BEGIN Listed entries
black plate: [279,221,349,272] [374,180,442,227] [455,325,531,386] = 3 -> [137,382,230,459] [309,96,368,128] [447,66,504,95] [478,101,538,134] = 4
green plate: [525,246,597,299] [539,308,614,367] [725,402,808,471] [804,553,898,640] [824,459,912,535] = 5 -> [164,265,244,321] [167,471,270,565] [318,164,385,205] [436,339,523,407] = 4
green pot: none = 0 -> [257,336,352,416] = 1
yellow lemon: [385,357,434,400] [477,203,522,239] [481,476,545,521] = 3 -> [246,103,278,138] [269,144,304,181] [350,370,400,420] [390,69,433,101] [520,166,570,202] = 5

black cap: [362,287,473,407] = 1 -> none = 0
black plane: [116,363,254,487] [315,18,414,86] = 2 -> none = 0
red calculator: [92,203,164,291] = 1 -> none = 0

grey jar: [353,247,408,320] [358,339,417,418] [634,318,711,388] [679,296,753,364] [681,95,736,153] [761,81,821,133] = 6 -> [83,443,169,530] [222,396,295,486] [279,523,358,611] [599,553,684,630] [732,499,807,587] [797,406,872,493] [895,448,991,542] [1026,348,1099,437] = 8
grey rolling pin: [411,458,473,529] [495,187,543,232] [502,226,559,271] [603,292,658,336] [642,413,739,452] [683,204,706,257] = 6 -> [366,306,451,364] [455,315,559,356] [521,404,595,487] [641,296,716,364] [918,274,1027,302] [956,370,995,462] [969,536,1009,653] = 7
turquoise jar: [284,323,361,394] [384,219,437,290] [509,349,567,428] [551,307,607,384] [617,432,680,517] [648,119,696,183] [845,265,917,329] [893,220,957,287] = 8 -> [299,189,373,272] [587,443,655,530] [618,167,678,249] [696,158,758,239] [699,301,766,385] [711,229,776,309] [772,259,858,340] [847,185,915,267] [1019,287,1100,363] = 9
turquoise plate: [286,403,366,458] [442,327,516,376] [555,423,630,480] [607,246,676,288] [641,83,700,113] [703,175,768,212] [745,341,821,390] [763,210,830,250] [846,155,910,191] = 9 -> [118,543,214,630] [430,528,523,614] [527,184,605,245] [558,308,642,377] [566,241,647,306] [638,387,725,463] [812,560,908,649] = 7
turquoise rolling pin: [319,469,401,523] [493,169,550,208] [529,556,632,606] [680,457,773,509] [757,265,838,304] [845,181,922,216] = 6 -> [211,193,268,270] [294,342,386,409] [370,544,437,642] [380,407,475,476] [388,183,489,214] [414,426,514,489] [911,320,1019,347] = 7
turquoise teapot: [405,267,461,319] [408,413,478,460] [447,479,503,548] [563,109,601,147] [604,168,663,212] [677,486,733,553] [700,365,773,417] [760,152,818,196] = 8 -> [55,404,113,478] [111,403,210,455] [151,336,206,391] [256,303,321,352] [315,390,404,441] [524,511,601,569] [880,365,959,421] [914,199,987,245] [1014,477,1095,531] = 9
END Listed entries
Task for the records above: copy every line in which the word "turquoise" occurs.

» **Output for this exercise**
turquoise jar: [284,323,361,394] [384,219,437,290] [509,349,567,428] [551,307,607,384] [617,432,680,517] [648,119,696,183] [845,265,917,329] [893,220,957,287] = 8 -> [299,189,373,272] [587,443,655,530] [618,167,678,249] [696,158,758,239] [699,301,766,385] [711,229,776,309] [772,259,858,340] [847,185,915,267] [1019,287,1100,363] = 9
turquoise plate: [286,403,366,458] [442,327,516,376] [555,423,630,480] [607,246,676,288] [641,83,700,113] [703,175,768,212] [745,341,821,390] [763,210,830,250] [846,155,910,191] = 9 -> [118,543,214,630] [430,528,523,614] [527,184,605,245] [558,308,642,377] [566,241,647,306] [638,387,725,463] [812,560,908,649] = 7
turquoise rolling pin: [319,469,401,523] [493,169,550,208] [529,556,632,606] [680,457,773,509] [757,265,838,304] [845,181,922,216] = 6 -> [211,193,268,270] [294,342,386,409] [370,544,437,642] [380,407,475,476] [388,183,489,214] [414,426,514,489] [911,320,1019,347] = 7
turquoise teapot: [405,267,461,319] [408,413,478,460] [447,479,503,548] [563,109,601,147] [604,168,663,212] [677,486,733,553] [700,365,773,417] [760,152,818,196] = 8 -> [55,404,113,478] [111,403,210,455] [151,336,206,391] [256,303,321,352] [315,390,404,441] [524,511,601,569] [880,365,959,421] [914,199,987,245] [1014,477,1095,531] = 9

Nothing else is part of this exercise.